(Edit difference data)
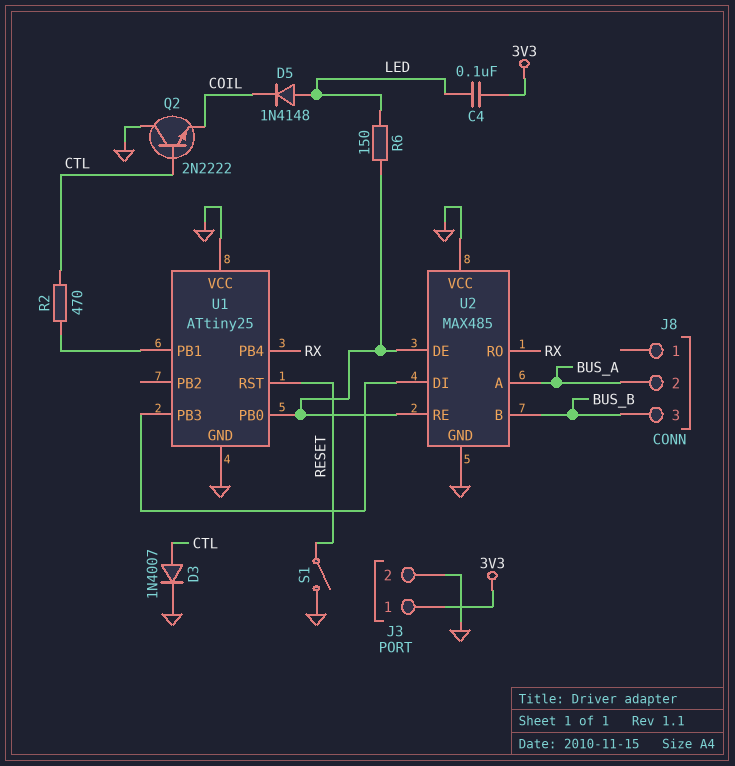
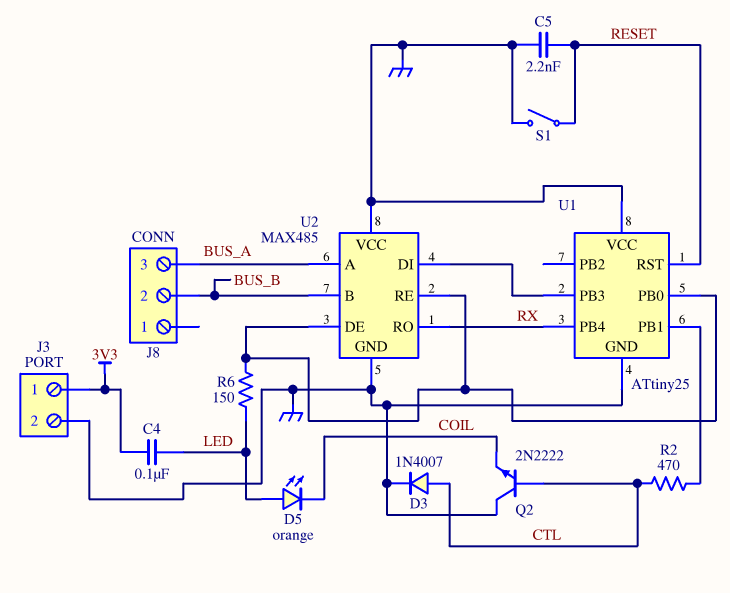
C5: none -> 2.2nF (GND, RESET)
D5: diode 1N4148 (A LED, K COIL) -> LED orange (A LED, K COIL)
J8 pin 2: BUS_A -> BUS_B
J8 pin 3: BUS_B -> BUS_A

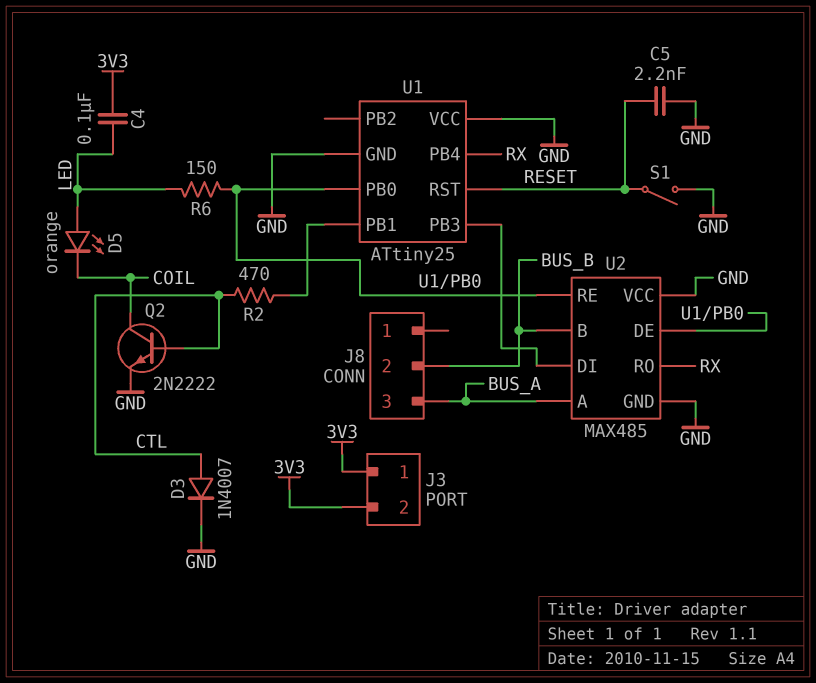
J3 pin 2: GND -> 3V3
Q2: NPN 2N2222 (B CTL, C GND, E COIL) -> NPN 2N2222 (B CTL, C COIL, E GND)

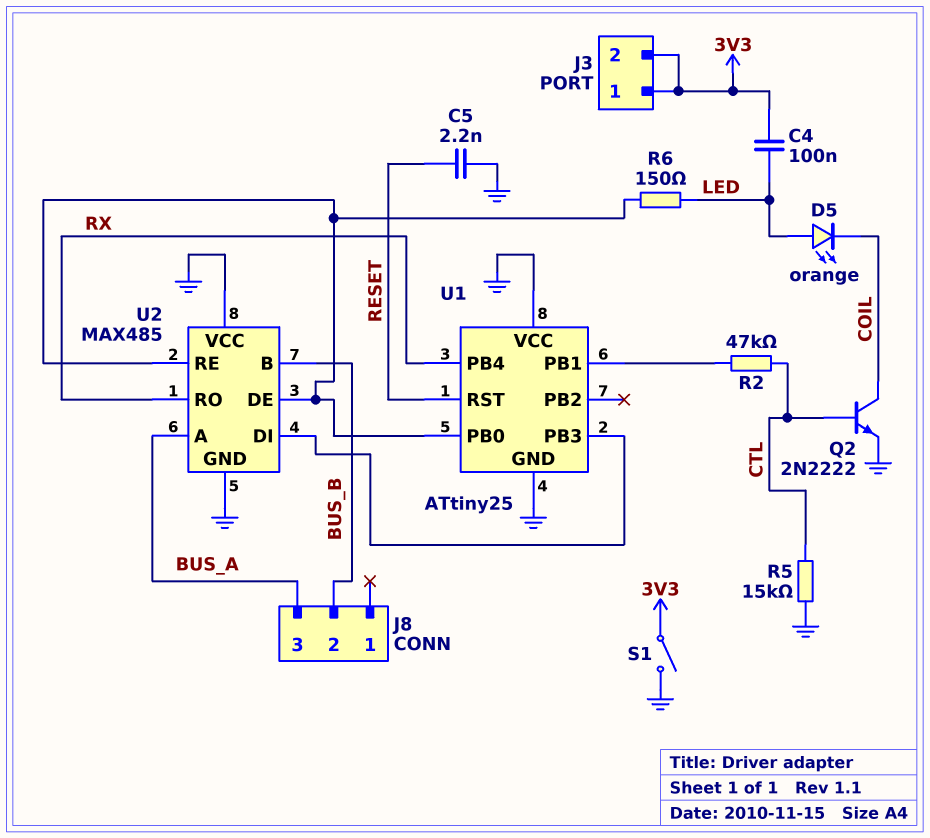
D3: diode 1N4007 (A CTL, K GND) -> none
R2: 470 (CTL, U1/PB1) -> 47k (CTL, U1/PB1)
R5: none -> 15k (CTL, GND)
S1: switch (GND, RESET) -> switch (3V3, GND)

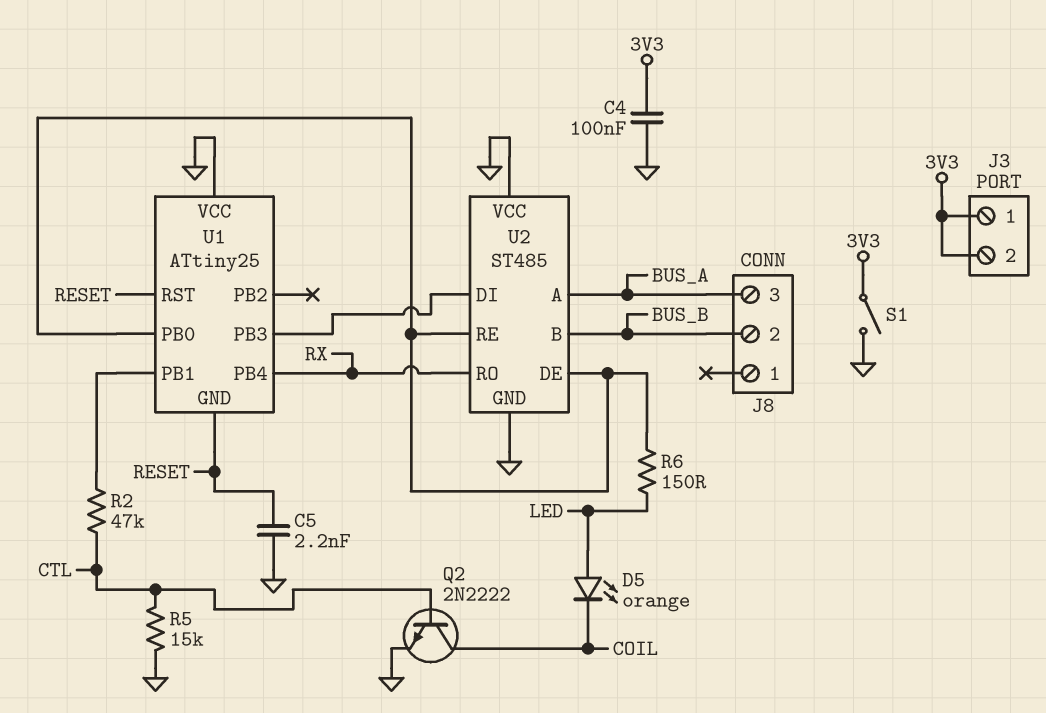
C4: 100nF (3V3, LED) -> 100nF (3V3, GND)
U1 pin GND: GND -> RESET
U2: MAX485 -> ST485

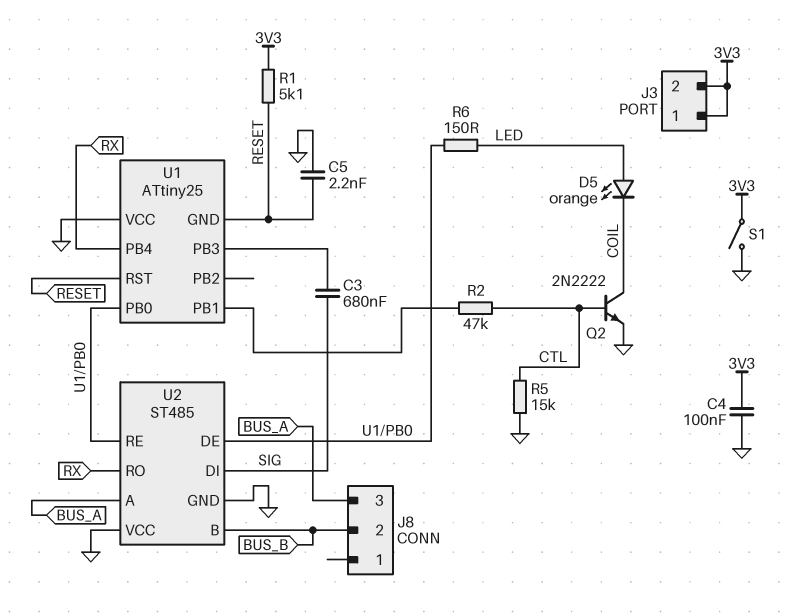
C3: none -> 680nF (SIG, U1/PB3)
R1: none -> 5.1k (3V3, RESET)
U2 pin DI: U1/PB3 -> SIG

EXERCISE REQUIREMENTS. Please write out, word for word, each line from the one with "S1: switch (GND, RESET) -> switch (3V3, GND)" to the last line of the data, keeping both ends and omitting pictures.

TASK ANSWER.
S1: switch (GND, RESET) -> switch (3V3, GND)

C4: 100nF (3V3, LED) -> 100nF (3V3, GND)
U1 pin GND: GND -> RESET
U2: MAX485 -> ST485

C3: none -> 680nF (SIG, U1/PB3)
R1: none -> 5.1k (3V3, RESET)
U2 pin DI: U1/PB3 -> SIG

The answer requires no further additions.